⟨

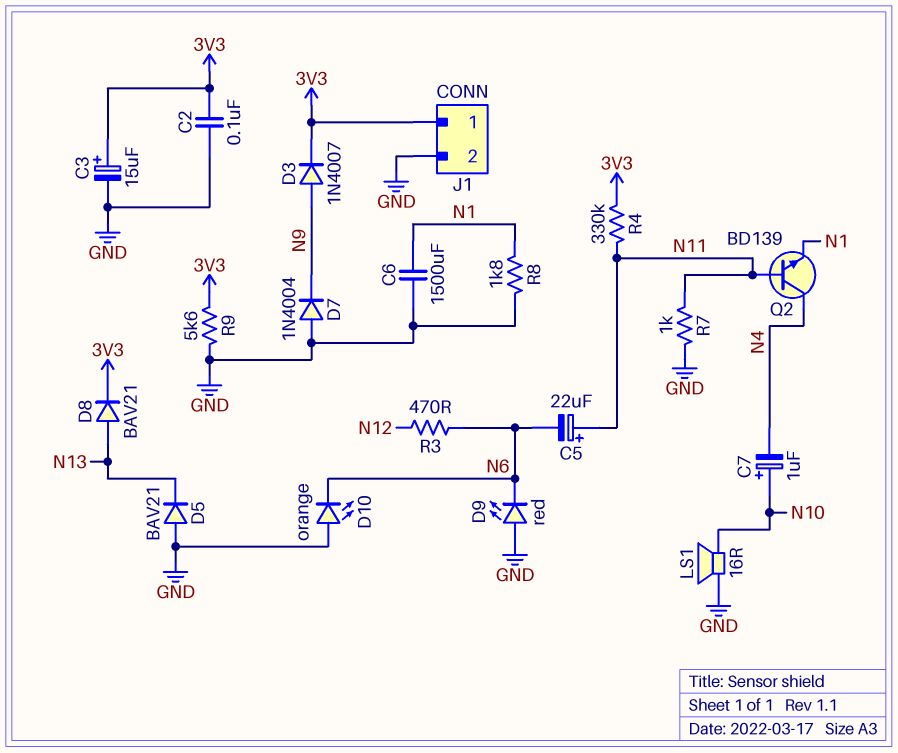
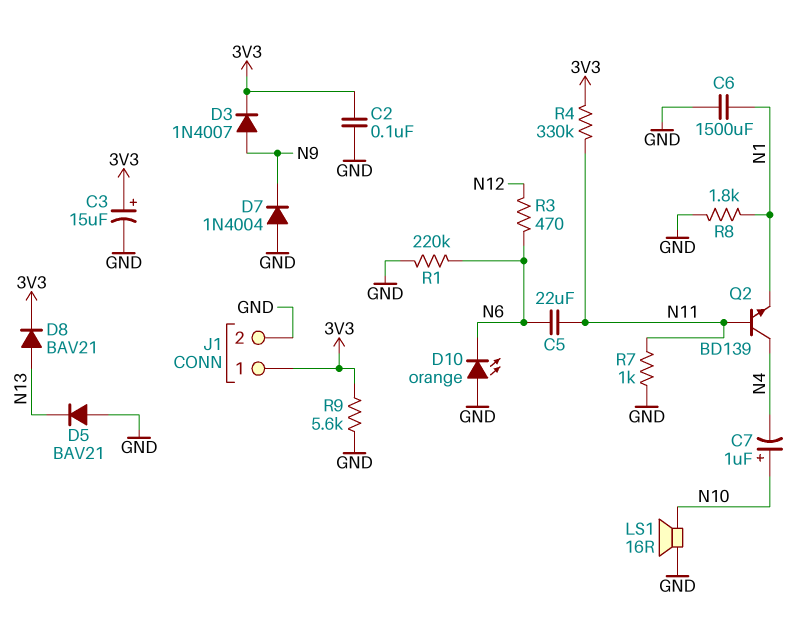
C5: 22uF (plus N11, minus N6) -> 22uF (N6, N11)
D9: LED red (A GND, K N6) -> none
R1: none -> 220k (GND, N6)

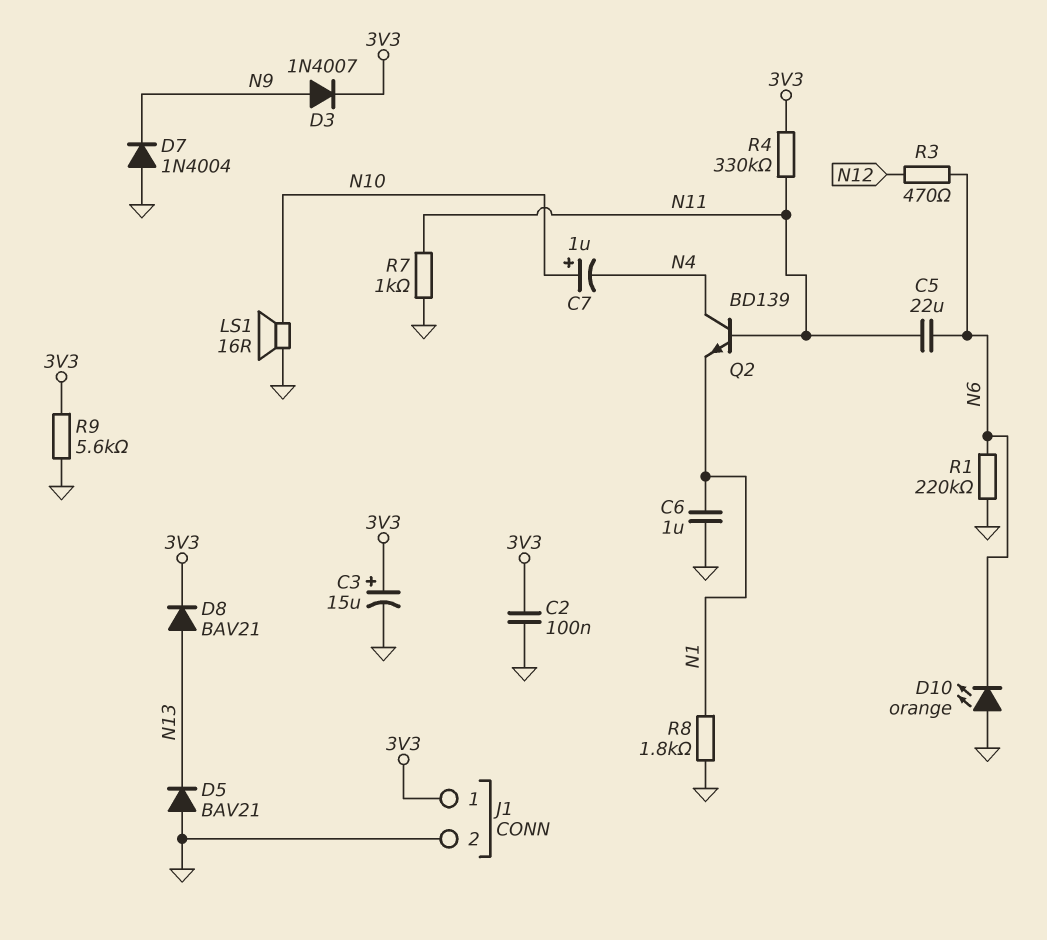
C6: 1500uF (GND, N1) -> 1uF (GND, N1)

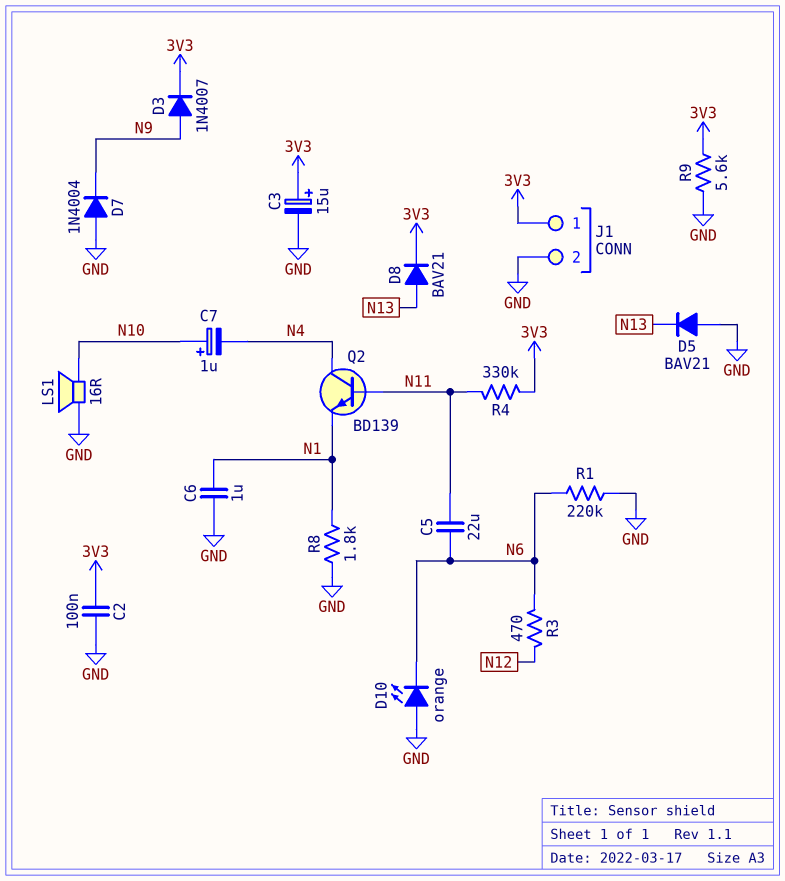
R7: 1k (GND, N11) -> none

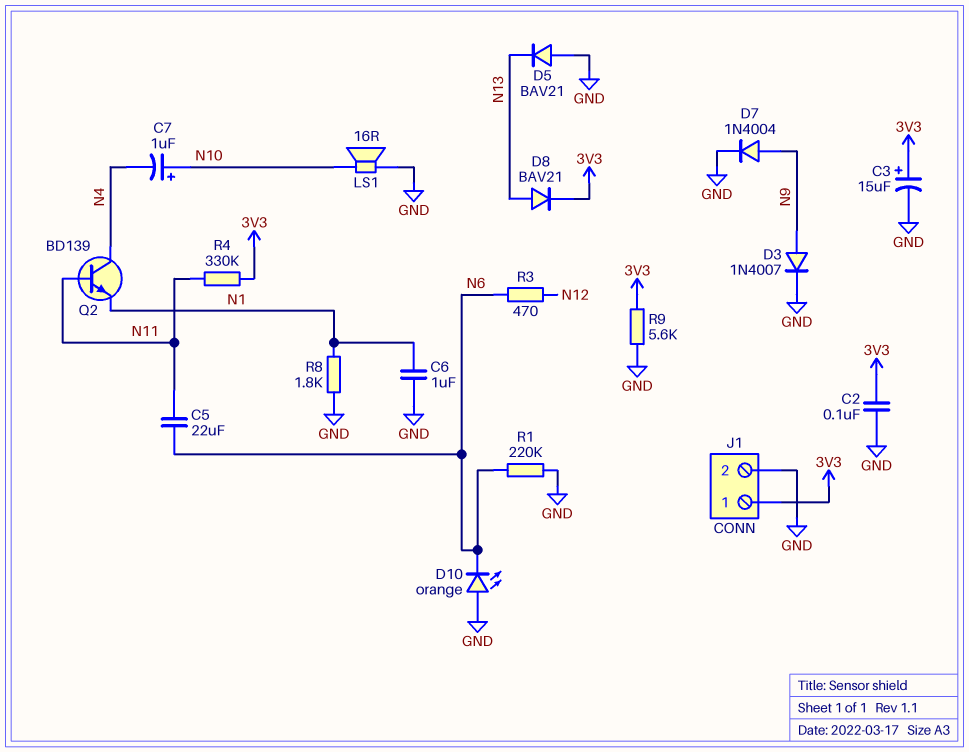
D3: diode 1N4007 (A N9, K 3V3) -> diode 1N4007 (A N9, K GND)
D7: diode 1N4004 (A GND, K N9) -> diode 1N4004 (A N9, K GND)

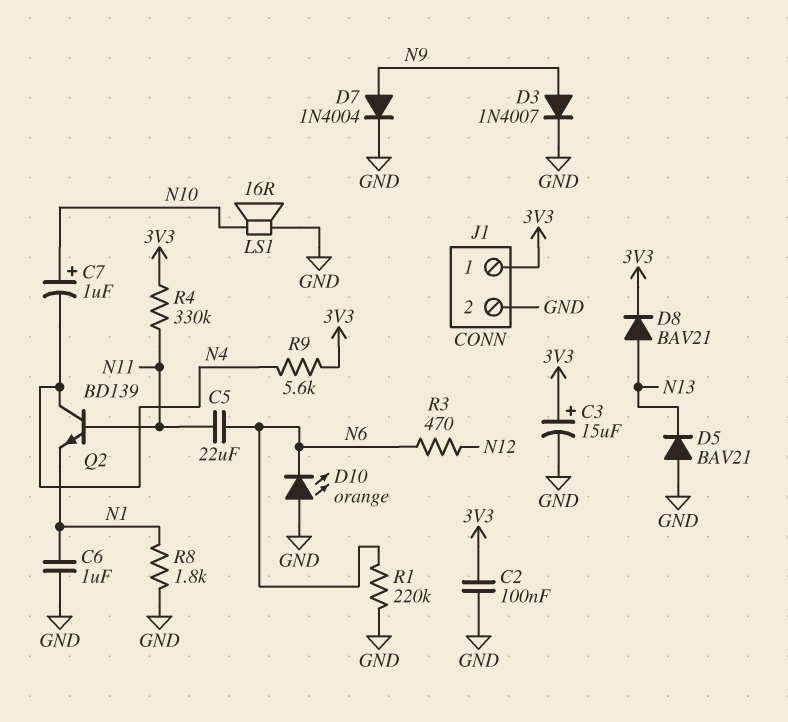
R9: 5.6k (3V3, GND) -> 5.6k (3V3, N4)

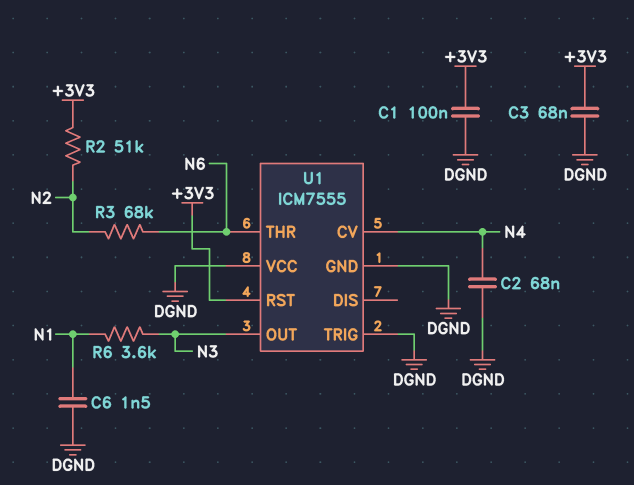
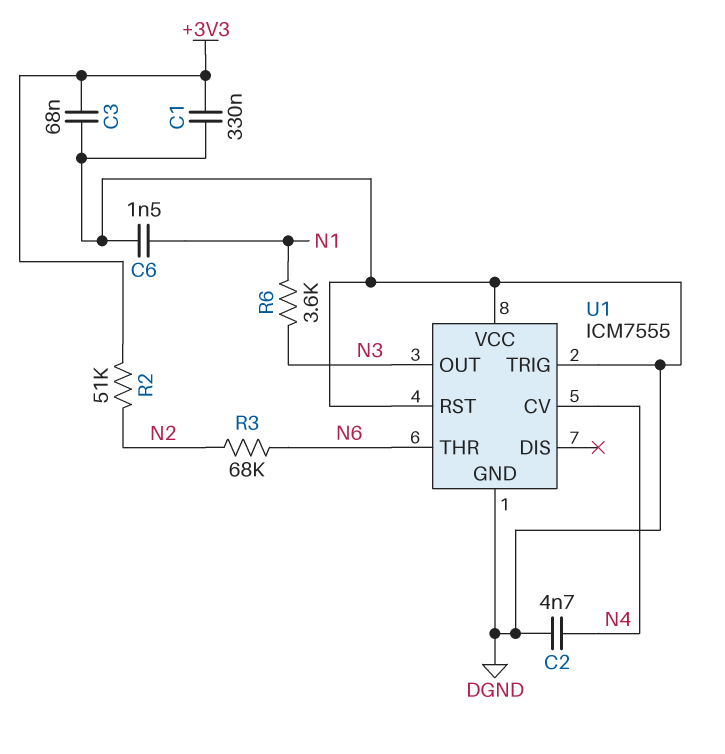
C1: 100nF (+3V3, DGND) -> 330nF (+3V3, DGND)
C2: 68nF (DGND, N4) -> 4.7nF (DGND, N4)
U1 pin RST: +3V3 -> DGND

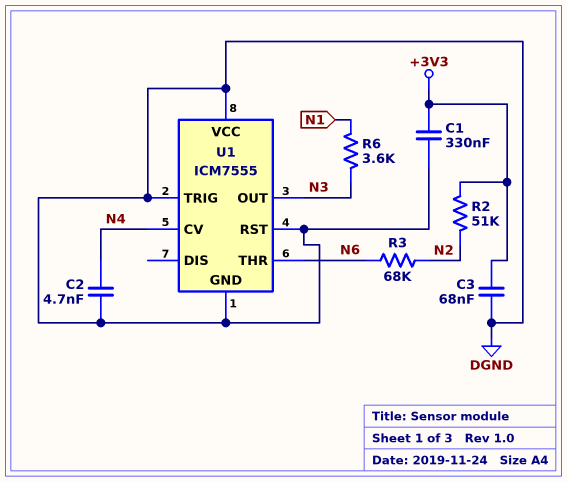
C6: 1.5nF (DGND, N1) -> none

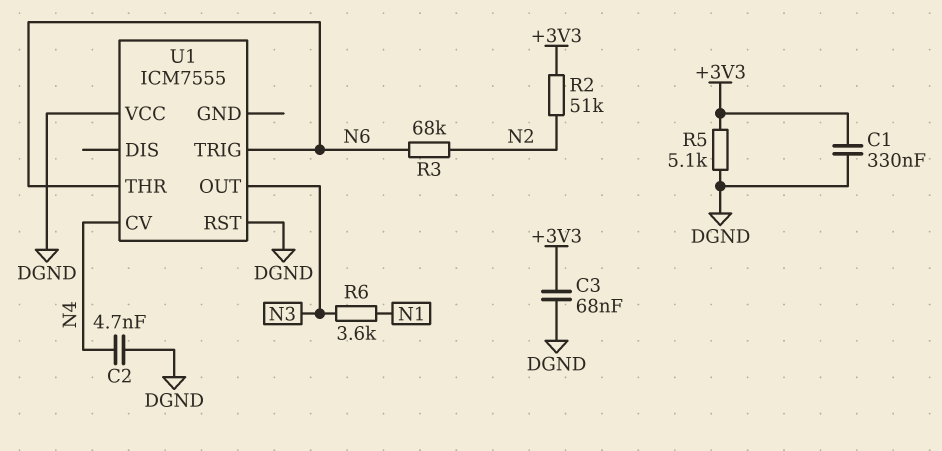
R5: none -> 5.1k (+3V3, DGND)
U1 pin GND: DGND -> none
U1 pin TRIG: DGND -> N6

⟩

> Brief
The records must be copied with no word altered, and without their pictures.

> Solved problem
C5: 22uF (plus N11, minus N6) -> 22uF (N6, N11)
D9: LED red (A GND, K N6) -> none
R1: none -> 220k (GND, N6)

C6: 1500uF (GND, N1) -> 1uF (GND, N1)

R7: 1k (GND, N11) -> none

D3: diode 1N4007 (A N9, K 3V3) -> diode 1N4007 (A N9, K GND)
D7: diode 1N4004 (A GND, K N9) -> diode 1N4004 (A N9, K GND)

R9: 5.6k (3V3, GND) -> 5.6k (3V3, N4)

C1: 100nF (+3V3, DGND) -> 330nF (+3V3, DGND)
C2: 68nF (DGND, N4) -> 4.7nF (DGND, N4)
U1 pin RST: +3V3 -> DGND

C6: 1.5nF (DGND, N1) -> none

R5: none -> 5.1k (+3V3, DGND)
U1 pin GND: DGND -> none
U1 pin TRIG: DGND -> N6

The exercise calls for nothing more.